__Instruction__: Convert the data, from its start through the line containing "road 4 (residential): [(0,461),(117,511)]", into a numbered list. Skip blank lines and leave the pictures out.

** start of Rows **

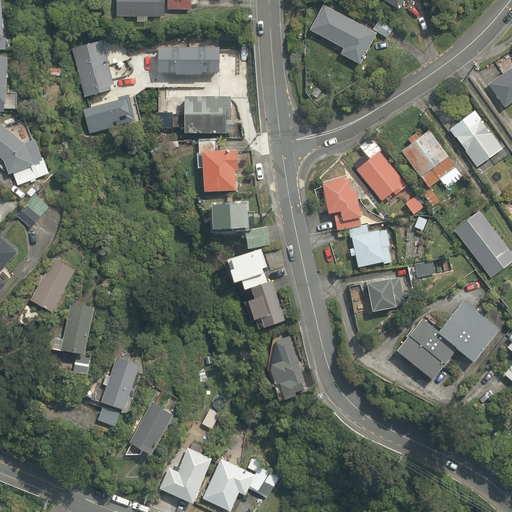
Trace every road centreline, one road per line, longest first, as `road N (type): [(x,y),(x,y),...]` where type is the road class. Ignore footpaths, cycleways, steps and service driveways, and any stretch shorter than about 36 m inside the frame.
road 1 (tertiary): [(511,501),(346,398),(326,361),(280,141)]
road 2 (residential): [(280,141),(343,127),(386,102),(477,39),(511,0)]
road 3 (tertiary): [(280,141),(270,0)]
road 4 (residential): [(0,461),(117,511)]
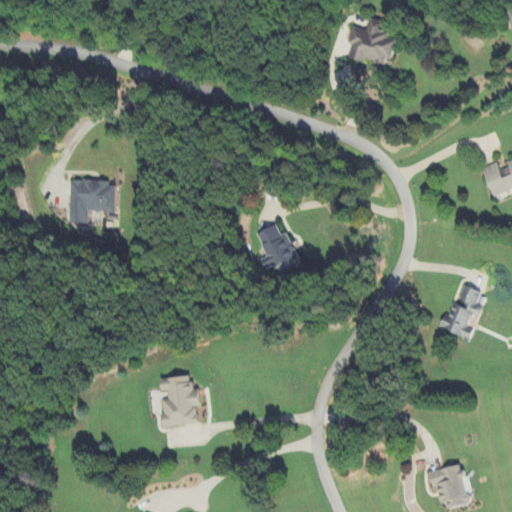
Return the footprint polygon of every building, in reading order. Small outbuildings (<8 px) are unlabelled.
[(363,25),(355,52),(398,65),(405,39),(397,37),(400,26),(378,19),(375,29),(363,25)] [(497,196),(511,190),(511,173),(508,175),(502,161),(486,167),(497,196)] [(77,176),(70,221),(89,224),(92,208),(118,213),(123,183),(77,176)] [(283,274),(305,263),(285,221),(258,234),(273,265),(278,263),(283,274)] [(470,336),(488,292),(465,283),(447,326),(470,336)] [(164,378),(167,426),(205,424),(202,376),(164,378)] [(436,471),(444,510),(474,504),(465,465),(436,471)]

** end of Rows **

__Correct answer__:
1. Trace every road centreline, one road per line, longest first, as `road N (type): [(x,y),(x,y),...]` where type is the road class. Ignore footpaths, cycleways, steps and service driveways, and any stretch shorter than about 36 m inside the frame.
2. road 1 (tertiary): [(511,501),(346,398),(326,361),(280,141)]
3. road 2 (residential): [(280,141),(343,127),(386,102),(477,39),(511,0)]
4. road 3 (tertiary): [(280,141),(270,0)]
5. road 4 (residential): [(0,461),(117,511)]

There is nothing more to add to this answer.